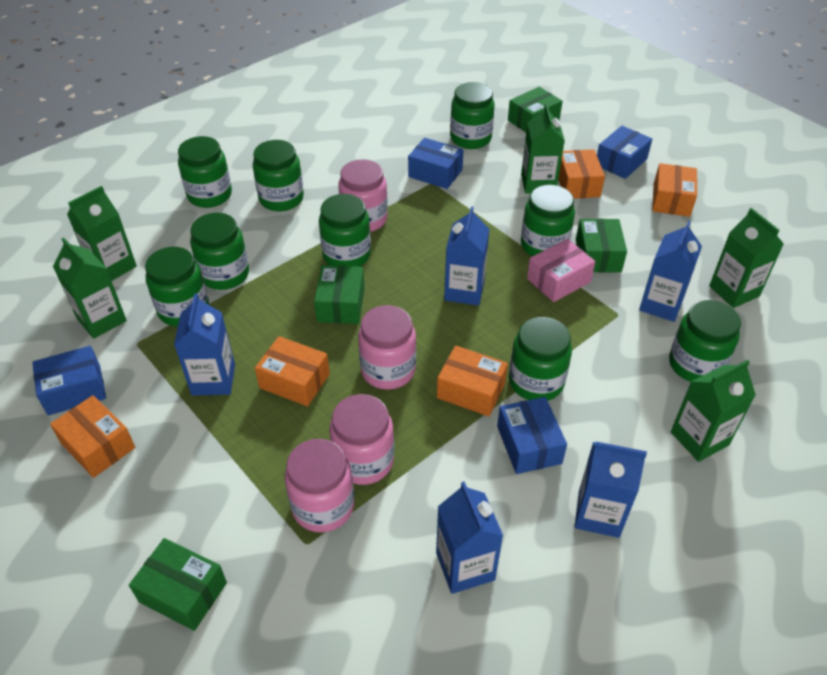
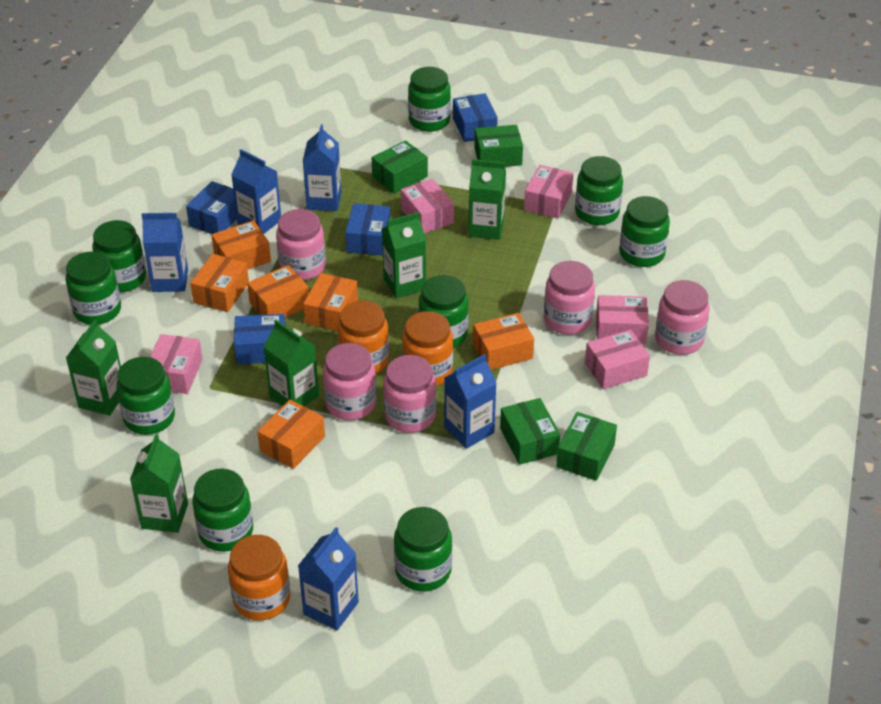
orange box: 5 -> 6
orange jar: 0 -> 3
pink box: 1 -> 5
pink jar: 4 -> 5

__Description of the task__.
What is needed is a verbatim copy of the material, minus its pictures.

__Result of this exercise__.
orange box: 5 -> 6
orange jar: 0 -> 3
pink box: 1 -> 5
pink jar: 4 -> 5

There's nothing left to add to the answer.